Data entries
####################
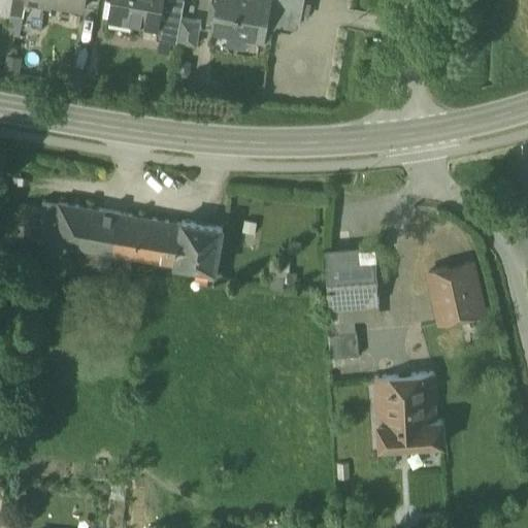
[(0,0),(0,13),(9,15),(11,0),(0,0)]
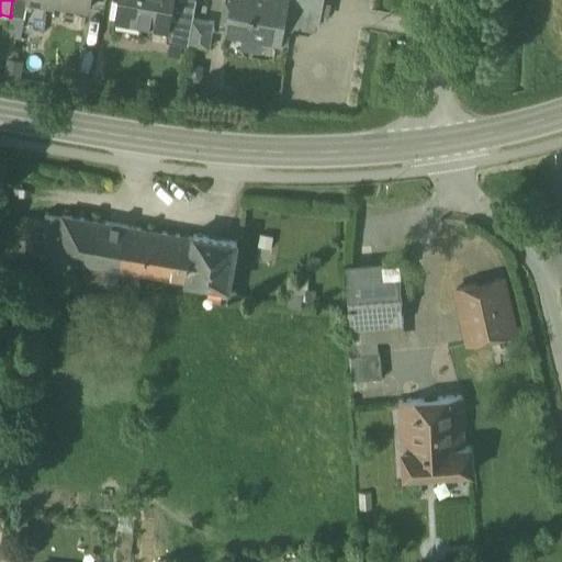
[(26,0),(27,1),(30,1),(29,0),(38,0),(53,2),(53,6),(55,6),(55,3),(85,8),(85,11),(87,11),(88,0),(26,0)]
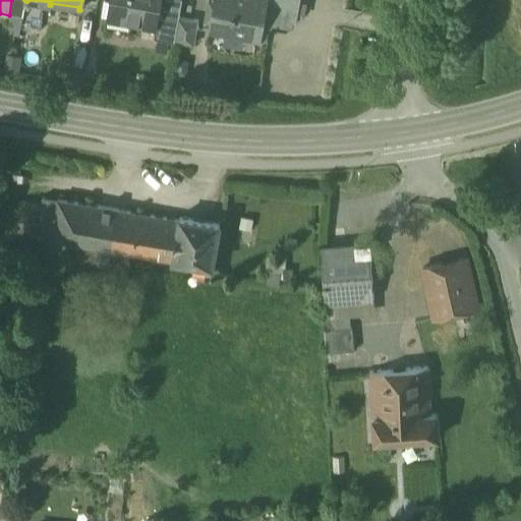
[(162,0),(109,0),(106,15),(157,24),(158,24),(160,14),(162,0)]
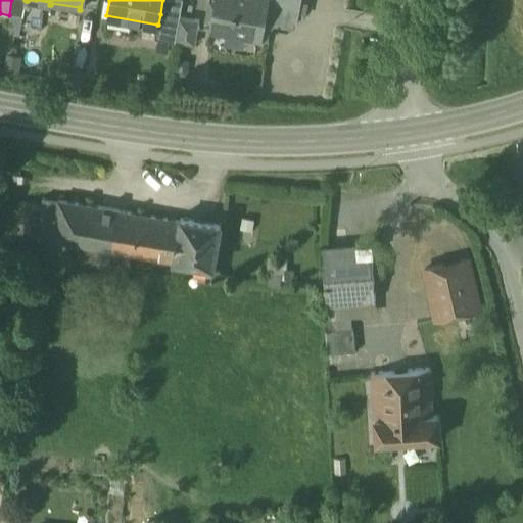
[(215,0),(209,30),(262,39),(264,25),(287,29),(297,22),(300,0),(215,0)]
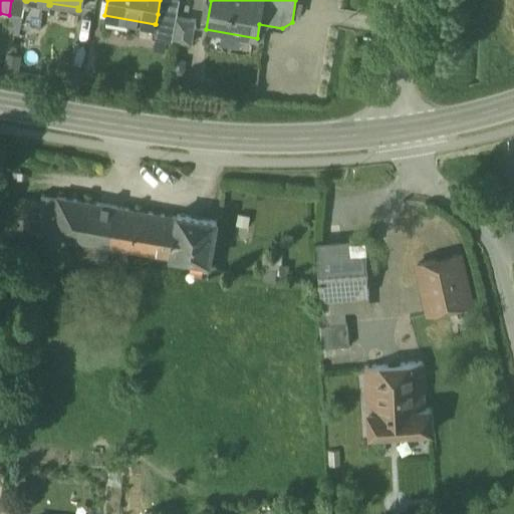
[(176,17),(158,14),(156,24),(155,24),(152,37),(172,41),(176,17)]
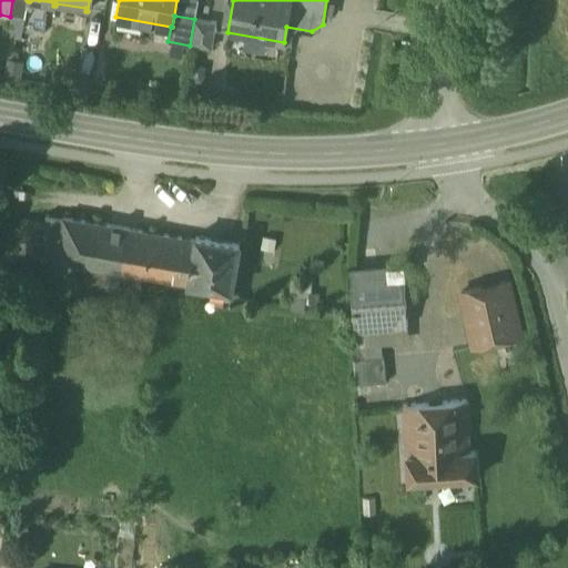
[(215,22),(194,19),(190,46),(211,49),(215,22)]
####################
The data must be printed exactly, image-free.

[(0,0),(0,13),(9,15),(11,0),(0,0)]
[(26,0),(27,1),(30,1),(29,0),(38,0),(53,2),(53,6),(55,6),(55,3),(85,8),(85,11),(87,11),(88,0),(26,0)]
[(162,0),(109,0),(106,15),(157,24),(158,24),(160,14),(162,0)]
[(215,0),(209,30),(262,39),(264,25),(287,29),(297,22),(300,0),(215,0)]
[(176,17),(158,14),(156,24),(155,24),(152,37),(172,41),(176,17)]
[(215,22),(194,19),(190,46),(211,49),(215,22)]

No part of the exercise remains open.